[PROBLEM DETAILS]
Look over the material for the string "turquoise". Copy every line where it turns up.
[RAW DATA — start]
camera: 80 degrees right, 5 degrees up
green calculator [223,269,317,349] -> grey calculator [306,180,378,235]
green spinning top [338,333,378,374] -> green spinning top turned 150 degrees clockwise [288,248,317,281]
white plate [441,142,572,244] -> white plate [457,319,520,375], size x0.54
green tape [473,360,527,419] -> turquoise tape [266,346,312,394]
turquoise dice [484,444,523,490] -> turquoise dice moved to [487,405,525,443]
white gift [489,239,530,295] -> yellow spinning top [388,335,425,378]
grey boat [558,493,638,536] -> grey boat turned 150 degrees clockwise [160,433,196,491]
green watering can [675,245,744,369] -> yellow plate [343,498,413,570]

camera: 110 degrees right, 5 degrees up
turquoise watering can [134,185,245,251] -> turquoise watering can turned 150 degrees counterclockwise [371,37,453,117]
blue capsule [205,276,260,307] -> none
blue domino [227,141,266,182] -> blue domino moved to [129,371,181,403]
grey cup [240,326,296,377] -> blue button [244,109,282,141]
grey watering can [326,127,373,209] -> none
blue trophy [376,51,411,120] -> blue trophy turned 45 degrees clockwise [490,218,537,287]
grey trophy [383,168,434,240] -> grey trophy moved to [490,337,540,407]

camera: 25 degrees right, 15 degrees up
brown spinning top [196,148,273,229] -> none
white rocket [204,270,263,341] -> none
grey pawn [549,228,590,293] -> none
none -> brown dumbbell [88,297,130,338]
[RAW DATA — finish]
[RAW DATA — start]
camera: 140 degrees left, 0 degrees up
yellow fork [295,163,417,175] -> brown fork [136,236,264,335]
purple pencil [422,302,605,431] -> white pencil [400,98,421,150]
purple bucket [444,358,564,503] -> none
[RAW DATA — finish]
[EXPECTED ANSWER]
green tape [473,360,527,419] -> turquoise tape [266,346,312,394]
turquoise dice [484,444,523,490] -> turquoise dice moved to [487,405,525,443]
turquoise watering can [134,185,245,251] -> turquoise watering can turned 150 degrees counterclockwise [371,37,453,117]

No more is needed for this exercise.